Records drawn from a dataset
══════

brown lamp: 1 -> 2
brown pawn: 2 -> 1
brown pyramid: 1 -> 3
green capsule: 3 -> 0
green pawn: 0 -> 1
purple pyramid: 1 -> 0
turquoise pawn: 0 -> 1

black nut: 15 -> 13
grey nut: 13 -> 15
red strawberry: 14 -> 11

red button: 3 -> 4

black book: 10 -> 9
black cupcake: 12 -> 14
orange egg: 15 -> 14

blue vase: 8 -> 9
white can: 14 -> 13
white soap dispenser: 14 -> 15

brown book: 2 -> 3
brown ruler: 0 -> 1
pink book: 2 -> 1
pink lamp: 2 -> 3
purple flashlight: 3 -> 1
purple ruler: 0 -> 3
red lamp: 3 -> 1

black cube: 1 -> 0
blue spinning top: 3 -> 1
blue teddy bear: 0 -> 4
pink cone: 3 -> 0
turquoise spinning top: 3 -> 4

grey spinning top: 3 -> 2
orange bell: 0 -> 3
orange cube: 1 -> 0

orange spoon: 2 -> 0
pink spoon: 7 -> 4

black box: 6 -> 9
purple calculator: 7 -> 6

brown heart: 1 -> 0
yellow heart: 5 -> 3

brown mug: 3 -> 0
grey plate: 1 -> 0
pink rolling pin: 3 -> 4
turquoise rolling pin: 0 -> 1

══════

▶ _ACTION ITEM_:
Going from the line that contains "yellow heart: 5 -> 3" to the last line of the records, reproduce every line as written.

▶ _RESULT FOR THIS EXERCISE_:
yellow heart: 5 -> 3

brown mug: 3 -> 0
grey plate: 1 -> 0
pink rolling pin: 3 -> 4
turquoise rolling pin: 0 -> 1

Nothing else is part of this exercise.